Once the images are set aside, output the listing exactly as it stands.
BEGIN PROVIDED MATERIAL
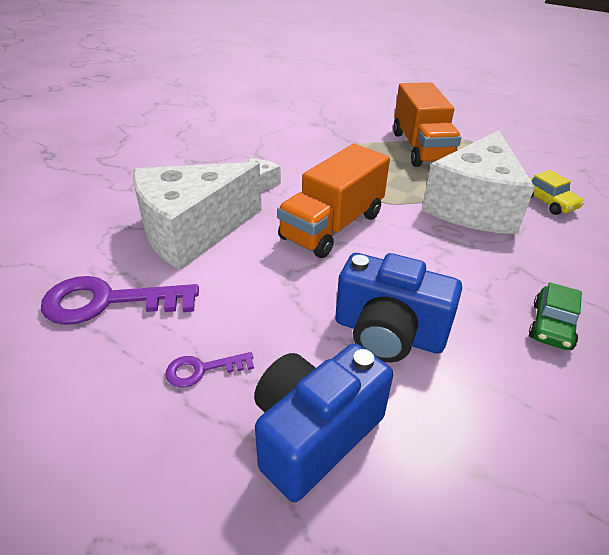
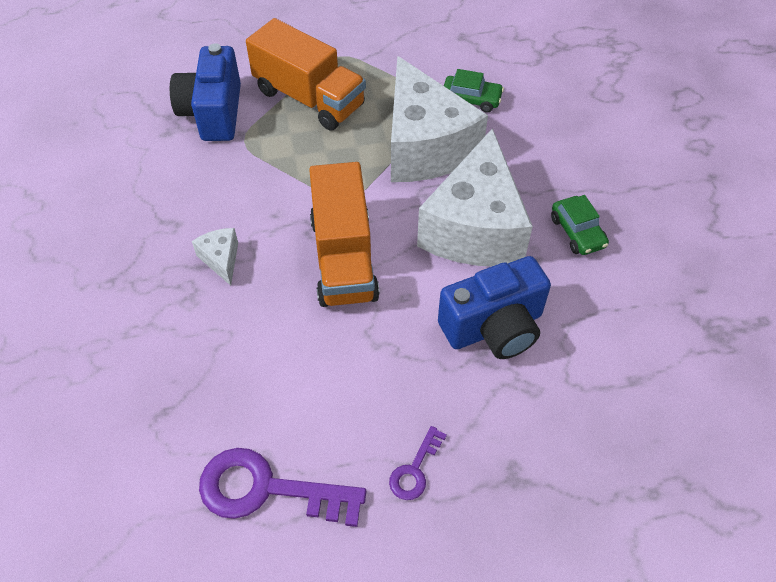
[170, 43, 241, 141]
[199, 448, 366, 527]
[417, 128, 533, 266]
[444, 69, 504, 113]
END PROVIDED MATERIAL
* **ANSWER TO THIS PROBLEM**
[170, 43, 241, 141]
[199, 448, 366, 527]
[417, 128, 533, 266]
[444, 69, 504, 113]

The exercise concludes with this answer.